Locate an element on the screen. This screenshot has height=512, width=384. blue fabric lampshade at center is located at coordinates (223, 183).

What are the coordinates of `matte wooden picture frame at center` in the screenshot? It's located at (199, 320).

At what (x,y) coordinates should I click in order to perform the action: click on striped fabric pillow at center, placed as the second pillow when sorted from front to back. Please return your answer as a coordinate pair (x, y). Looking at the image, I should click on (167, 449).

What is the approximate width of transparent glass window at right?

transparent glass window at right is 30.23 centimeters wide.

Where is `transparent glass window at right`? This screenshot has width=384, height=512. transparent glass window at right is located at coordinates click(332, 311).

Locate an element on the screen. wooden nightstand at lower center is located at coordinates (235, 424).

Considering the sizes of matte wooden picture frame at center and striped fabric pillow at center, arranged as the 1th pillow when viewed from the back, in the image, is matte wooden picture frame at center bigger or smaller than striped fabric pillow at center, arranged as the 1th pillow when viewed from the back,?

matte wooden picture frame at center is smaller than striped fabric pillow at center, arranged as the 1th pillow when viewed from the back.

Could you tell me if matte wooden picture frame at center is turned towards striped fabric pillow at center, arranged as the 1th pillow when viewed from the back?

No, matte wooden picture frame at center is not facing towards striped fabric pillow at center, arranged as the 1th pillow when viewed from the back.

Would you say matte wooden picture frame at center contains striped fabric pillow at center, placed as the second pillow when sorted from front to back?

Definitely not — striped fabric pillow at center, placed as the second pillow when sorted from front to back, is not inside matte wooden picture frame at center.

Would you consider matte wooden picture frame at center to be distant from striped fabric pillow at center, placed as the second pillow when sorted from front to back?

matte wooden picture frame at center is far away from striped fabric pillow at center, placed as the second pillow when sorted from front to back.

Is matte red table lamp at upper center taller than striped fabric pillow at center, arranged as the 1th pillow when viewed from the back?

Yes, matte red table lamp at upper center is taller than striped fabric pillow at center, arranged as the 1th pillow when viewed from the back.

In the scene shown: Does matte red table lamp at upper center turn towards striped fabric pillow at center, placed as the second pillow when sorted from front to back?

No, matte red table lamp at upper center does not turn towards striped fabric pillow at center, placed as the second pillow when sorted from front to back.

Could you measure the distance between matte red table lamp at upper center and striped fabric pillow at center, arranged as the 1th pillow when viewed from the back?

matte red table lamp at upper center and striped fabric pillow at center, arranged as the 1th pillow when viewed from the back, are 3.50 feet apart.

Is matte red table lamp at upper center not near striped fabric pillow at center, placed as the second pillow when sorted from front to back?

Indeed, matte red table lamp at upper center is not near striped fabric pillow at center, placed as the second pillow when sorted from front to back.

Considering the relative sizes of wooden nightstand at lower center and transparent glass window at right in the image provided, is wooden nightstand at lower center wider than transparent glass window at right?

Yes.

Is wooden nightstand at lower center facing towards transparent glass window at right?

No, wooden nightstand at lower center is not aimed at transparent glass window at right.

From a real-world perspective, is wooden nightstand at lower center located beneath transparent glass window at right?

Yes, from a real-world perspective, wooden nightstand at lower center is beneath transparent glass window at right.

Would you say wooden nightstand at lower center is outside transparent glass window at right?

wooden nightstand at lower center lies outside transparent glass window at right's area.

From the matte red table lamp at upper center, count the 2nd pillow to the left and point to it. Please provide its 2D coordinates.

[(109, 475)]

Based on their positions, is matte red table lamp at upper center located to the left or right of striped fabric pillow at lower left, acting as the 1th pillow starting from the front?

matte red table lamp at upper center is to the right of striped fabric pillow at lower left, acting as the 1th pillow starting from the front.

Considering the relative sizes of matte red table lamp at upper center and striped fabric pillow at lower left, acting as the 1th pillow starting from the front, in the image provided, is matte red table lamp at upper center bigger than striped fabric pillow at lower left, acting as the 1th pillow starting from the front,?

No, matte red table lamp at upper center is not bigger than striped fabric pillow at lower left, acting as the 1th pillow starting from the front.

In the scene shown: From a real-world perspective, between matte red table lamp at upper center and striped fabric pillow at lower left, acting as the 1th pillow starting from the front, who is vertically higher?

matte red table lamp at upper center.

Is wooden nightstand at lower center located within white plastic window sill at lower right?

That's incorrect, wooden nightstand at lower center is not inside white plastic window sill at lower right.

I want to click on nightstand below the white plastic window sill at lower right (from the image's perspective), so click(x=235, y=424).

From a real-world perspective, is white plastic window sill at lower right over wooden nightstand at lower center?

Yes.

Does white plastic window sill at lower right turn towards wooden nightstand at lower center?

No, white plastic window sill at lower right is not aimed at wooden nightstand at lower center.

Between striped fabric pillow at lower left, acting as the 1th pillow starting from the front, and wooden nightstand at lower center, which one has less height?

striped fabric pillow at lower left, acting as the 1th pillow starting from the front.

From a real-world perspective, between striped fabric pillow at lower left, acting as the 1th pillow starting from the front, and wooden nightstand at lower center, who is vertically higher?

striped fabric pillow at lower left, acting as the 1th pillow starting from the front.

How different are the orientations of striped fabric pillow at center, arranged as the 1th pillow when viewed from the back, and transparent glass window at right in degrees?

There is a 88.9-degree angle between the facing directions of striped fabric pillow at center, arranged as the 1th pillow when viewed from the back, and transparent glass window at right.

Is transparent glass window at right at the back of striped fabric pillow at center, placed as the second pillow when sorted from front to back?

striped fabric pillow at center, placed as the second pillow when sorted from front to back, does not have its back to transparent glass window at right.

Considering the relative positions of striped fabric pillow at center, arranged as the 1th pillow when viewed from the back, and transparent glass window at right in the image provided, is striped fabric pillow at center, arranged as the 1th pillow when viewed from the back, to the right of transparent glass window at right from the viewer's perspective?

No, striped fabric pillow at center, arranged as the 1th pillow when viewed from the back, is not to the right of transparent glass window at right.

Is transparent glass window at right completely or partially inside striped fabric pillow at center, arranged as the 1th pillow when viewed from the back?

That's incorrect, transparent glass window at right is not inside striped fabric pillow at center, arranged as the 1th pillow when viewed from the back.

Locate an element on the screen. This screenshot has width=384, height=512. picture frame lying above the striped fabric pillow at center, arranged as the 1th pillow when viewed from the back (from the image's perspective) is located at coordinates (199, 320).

▸ **ASSIGNMENT**
Update the portion of the data that opens with the line containing "Based on their" and closes with the line containing "In the scene shown: From", both lines included, by replacing "matte red table lamp" with "matte blue table lamp" wherever it occurs. Reproduce only those lines, with no other changes.

▸ **ANSWER TO THE PROBLEM**
Based on their positions, is matte blue table lamp at upper center located to the left or right of striped fabric pillow at lower left, acting as the 1th pillow starting from the front?

matte blue table lamp at upper center is to the right of striped fabric pillow at lower left, acting as the 1th pillow starting from the front.

Considering the relative sizes of matte blue table lamp at upper center and striped fabric pillow at lower left, acting as the 1th pillow starting from the front, in the image provided, is matte blue table lamp at upper center bigger than striped fabric pillow at lower left, acting as the 1th pillow starting from the front,?

No, matte blue table lamp at upper center is not bigger than striped fabric pillow at lower left, acting as the 1th pillow starting from the front.

In the scene shown: From a real-world perspective, between matte blue table lamp at upper center and striped fabric pillow at lower left, acting as the 1th pillow starting from the front, who is vertically higher?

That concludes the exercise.